(Task data Opens)

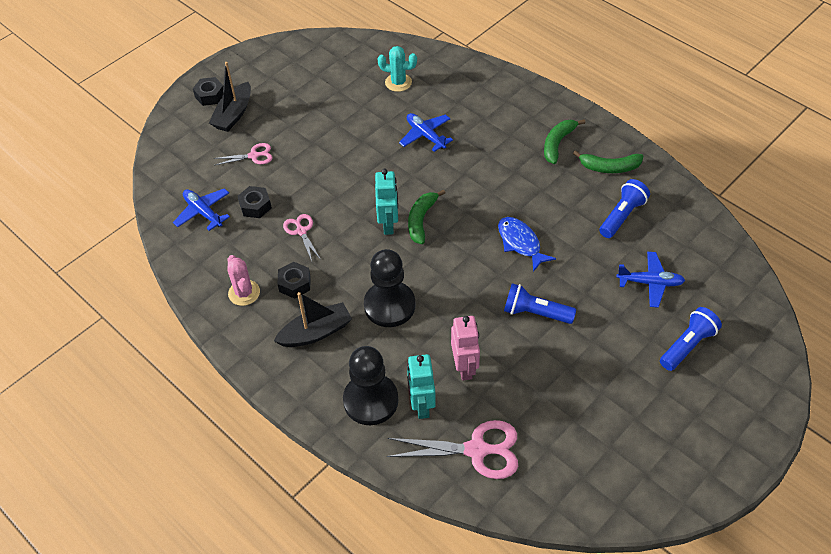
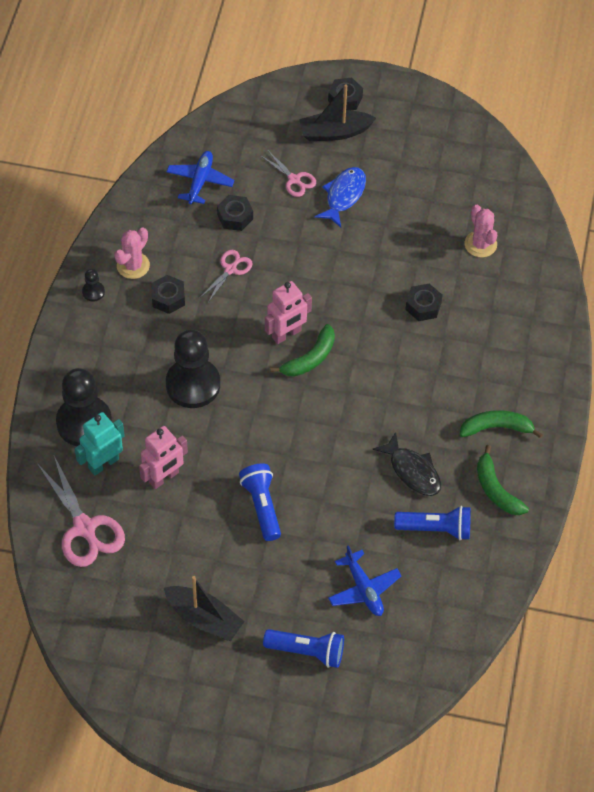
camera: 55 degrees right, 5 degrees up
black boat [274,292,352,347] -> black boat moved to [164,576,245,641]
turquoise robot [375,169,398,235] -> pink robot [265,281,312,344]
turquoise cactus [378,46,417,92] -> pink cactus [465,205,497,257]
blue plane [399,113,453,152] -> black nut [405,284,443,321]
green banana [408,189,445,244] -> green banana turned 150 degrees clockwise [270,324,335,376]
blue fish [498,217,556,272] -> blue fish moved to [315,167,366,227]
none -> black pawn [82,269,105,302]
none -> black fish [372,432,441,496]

(Task data Closes)

Exercise description>
From the line containing "turquoise robot [375,169,398,235]" down to the last line of the records, transcribe every line exactly and add nothing else.

Result for this task>
turquoise robot [375,169,398,235] -> pink robot [265,281,312,344]
turquoise cactus [378,46,417,92] -> pink cactus [465,205,497,257]
blue plane [399,113,453,152] -> black nut [405,284,443,321]
green banana [408,189,445,244] -> green banana turned 150 degrees clockwise [270,324,335,376]
blue fish [498,217,556,272] -> blue fish moved to [315,167,366,227]
none -> black pawn [82,269,105,302]
none -> black fish [372,432,441,496]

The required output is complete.